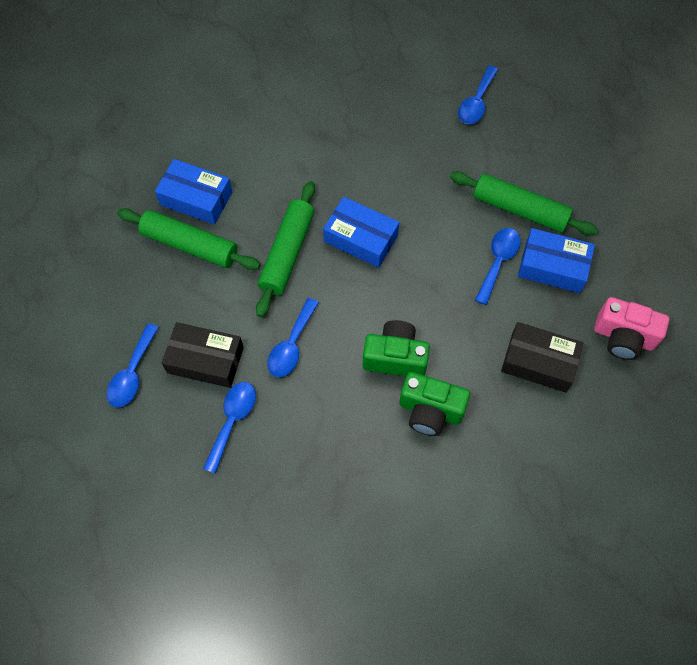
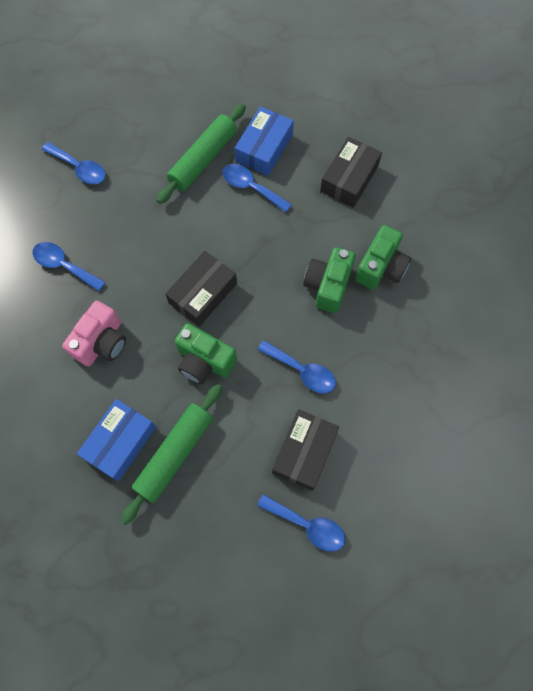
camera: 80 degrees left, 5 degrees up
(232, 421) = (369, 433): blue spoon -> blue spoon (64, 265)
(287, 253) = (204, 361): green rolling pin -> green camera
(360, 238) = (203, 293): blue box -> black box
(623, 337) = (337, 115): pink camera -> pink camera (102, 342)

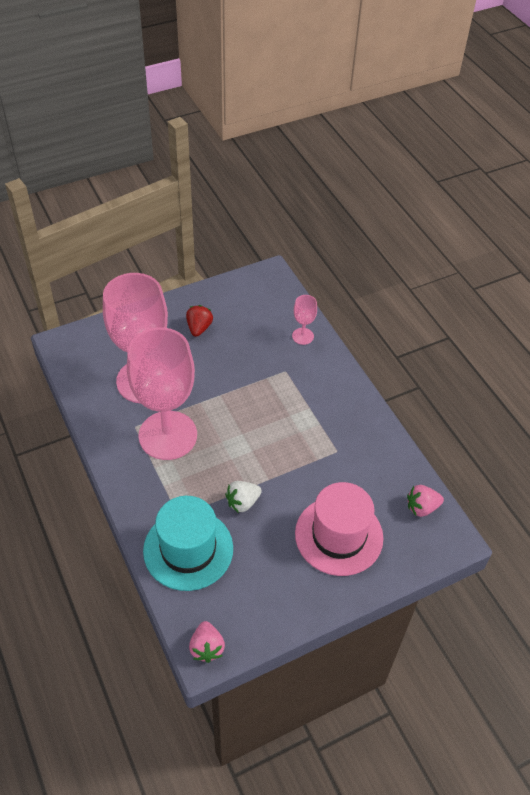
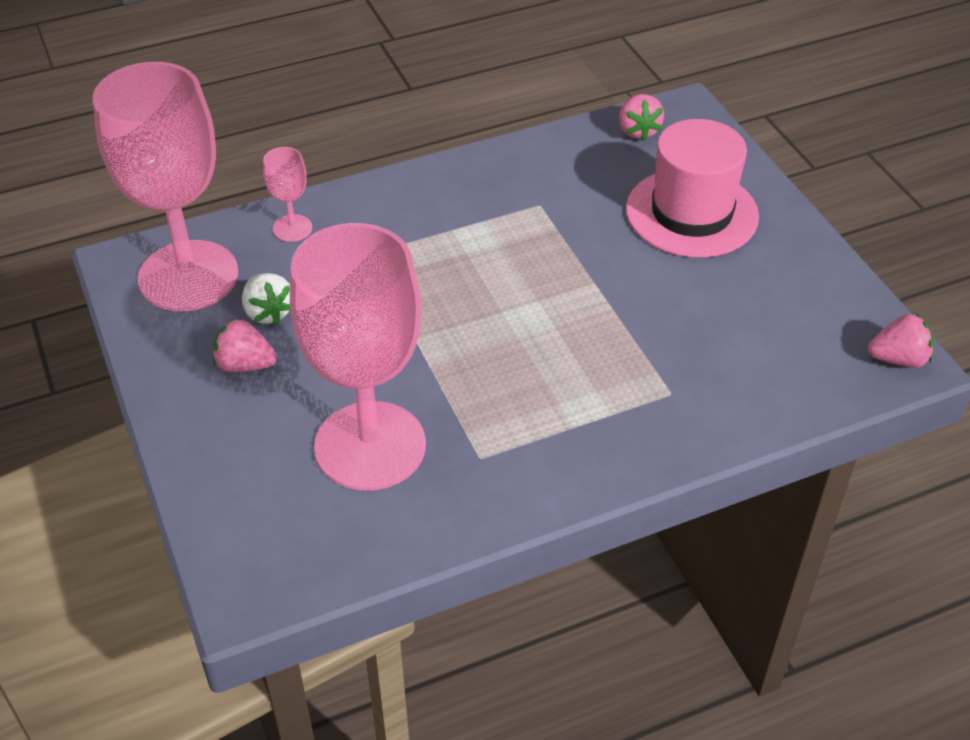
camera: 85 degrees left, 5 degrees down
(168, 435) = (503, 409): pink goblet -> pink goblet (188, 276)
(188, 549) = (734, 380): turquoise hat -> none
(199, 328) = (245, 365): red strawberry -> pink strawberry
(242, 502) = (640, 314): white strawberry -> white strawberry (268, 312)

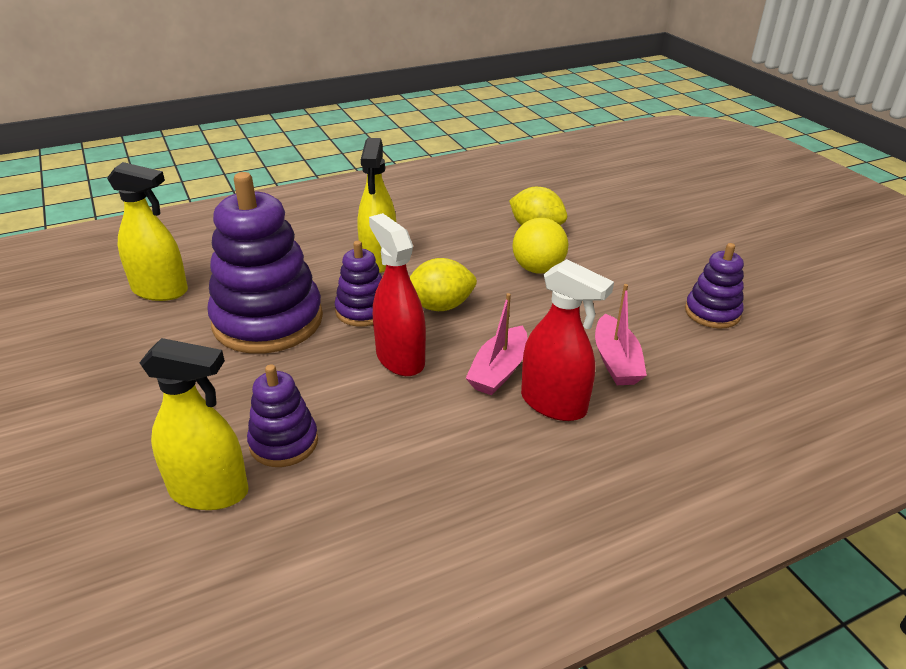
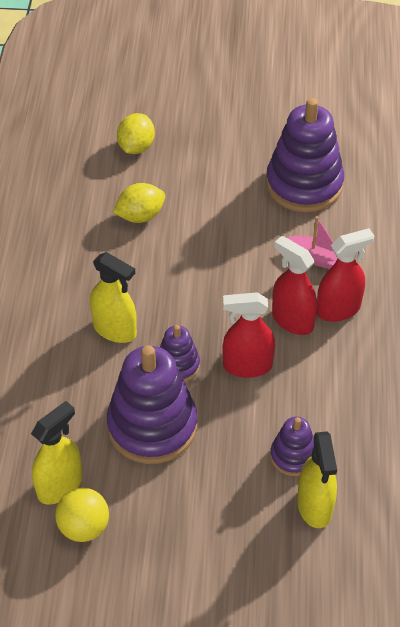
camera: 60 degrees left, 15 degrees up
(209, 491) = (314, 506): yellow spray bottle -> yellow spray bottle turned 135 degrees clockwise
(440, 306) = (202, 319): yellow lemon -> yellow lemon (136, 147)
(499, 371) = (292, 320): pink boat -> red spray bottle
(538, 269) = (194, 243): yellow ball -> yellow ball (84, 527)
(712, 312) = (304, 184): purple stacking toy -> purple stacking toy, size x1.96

-=-=-

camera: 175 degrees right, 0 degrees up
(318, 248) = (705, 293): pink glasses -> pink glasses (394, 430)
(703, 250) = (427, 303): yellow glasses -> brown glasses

-=-=-

Task prompt ->
Starting at the line above that contains "camera: 85 degrees left, 5 degrees down", transcribe every line exactly through the line that contains "(712, 312) = (304, 184): purple", including that last one, and skip the pictures.

Exercise answer ->
camera: 85 degrees left, 5 degrees down
(168, 435) = (503, 409): pink goblet -> pink goblet (188, 276)
(188, 549) = (734, 380): turquoise hat -> none
(199, 328) = (245, 365): red strawberry -> pink strawberry
(242, 502) = (640, 314): white strawberry -> white strawberry (268, 312)

camera: 60 degrees left, 15 degrees up
(209, 491) = (314, 506): yellow spray bottle -> yellow spray bottle turned 135 degrees clockwise
(440, 306) = (202, 319): yellow lemon -> yellow lemon (136, 147)
(499, 371) = (292, 320): pink boat -> red spray bottle
(538, 269) = (194, 243): yellow ball -> yellow ball (84, 527)
(712, 312) = (304, 184): purple stacking toy -> purple stacking toy, size x1.96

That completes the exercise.